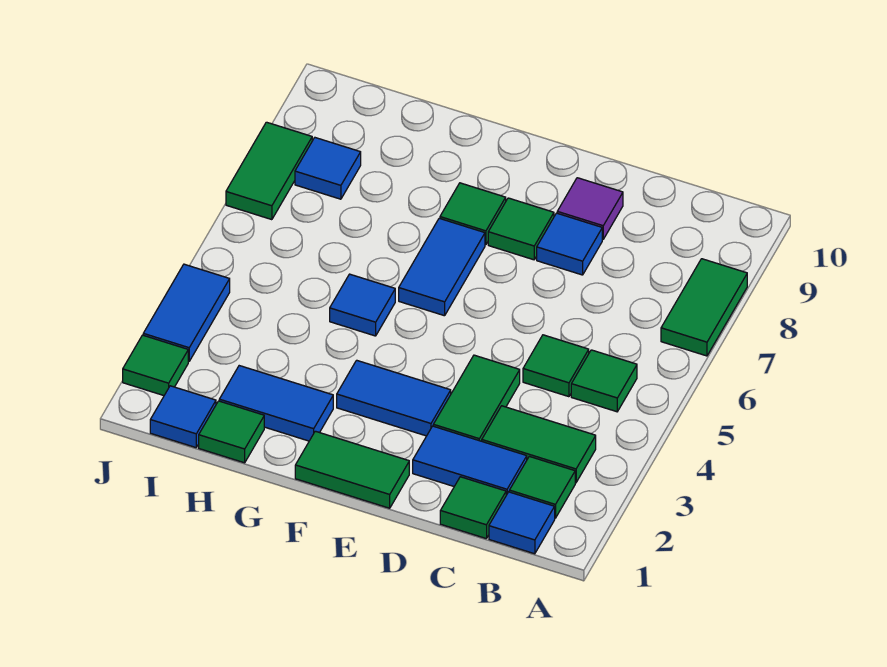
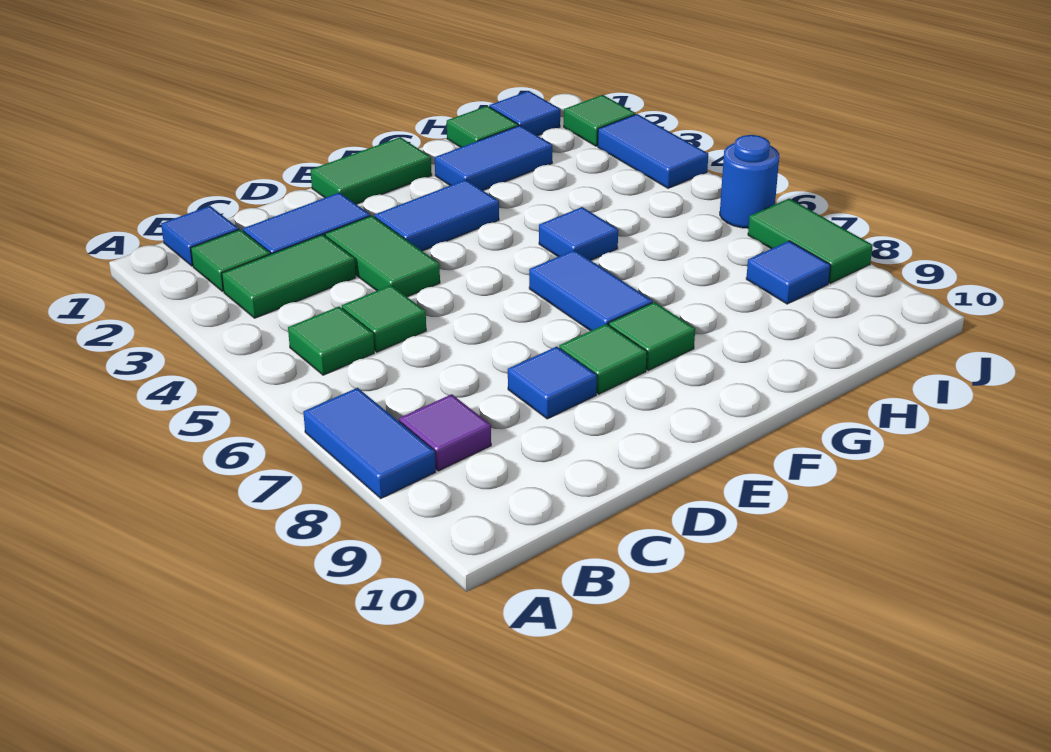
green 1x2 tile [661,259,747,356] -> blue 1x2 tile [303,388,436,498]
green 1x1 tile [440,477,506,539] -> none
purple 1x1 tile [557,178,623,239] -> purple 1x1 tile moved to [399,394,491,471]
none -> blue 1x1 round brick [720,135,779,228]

--

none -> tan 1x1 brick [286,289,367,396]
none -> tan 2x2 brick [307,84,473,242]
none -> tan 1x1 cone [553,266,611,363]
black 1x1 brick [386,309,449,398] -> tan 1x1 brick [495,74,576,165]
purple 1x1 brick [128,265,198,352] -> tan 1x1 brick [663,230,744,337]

* * *

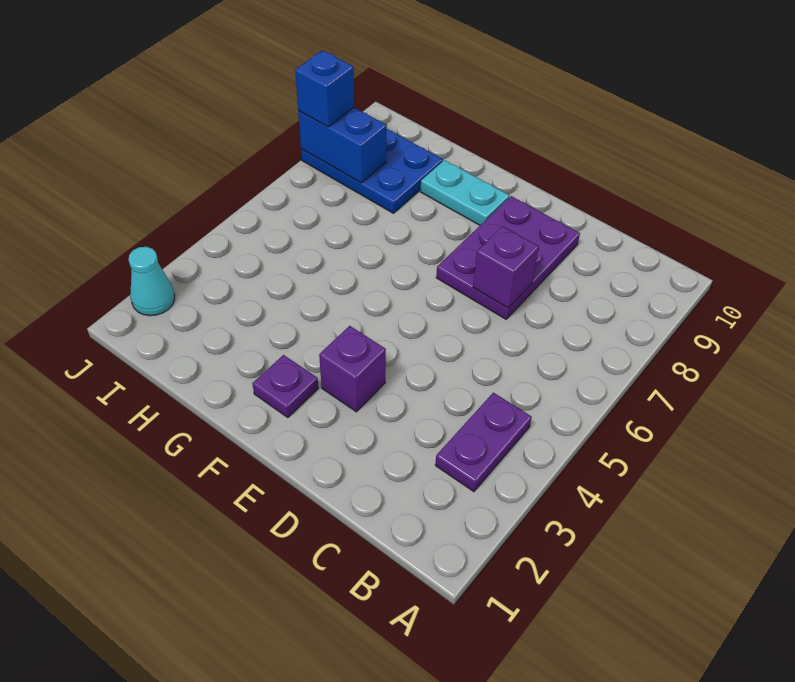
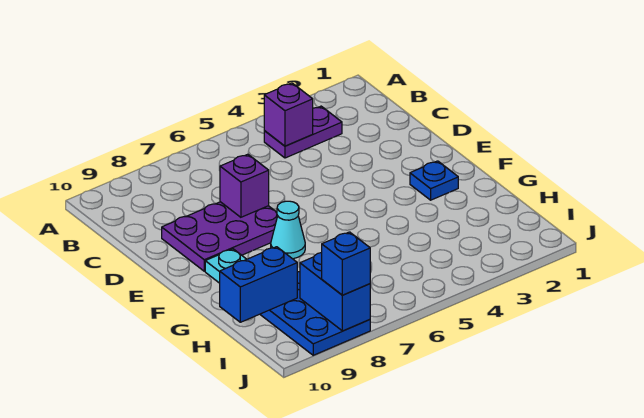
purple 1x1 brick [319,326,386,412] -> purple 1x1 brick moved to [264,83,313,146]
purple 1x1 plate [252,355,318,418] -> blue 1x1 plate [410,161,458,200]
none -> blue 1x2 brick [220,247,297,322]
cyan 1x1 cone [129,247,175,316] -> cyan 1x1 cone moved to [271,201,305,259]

## [Directive]
Would you retype exactly the lines above, from the line with "green 1x1 tile [440,477,506,539] -> none" to the line with "none -> blue 1x1", with both end lines kept and nothing more?

## [Expected output]
green 1x1 tile [440,477,506,539] -> none
purple 1x1 tile [557,178,623,239] -> purple 1x1 tile moved to [399,394,491,471]
none -> blue 1x1 round brick [720,135,779,228]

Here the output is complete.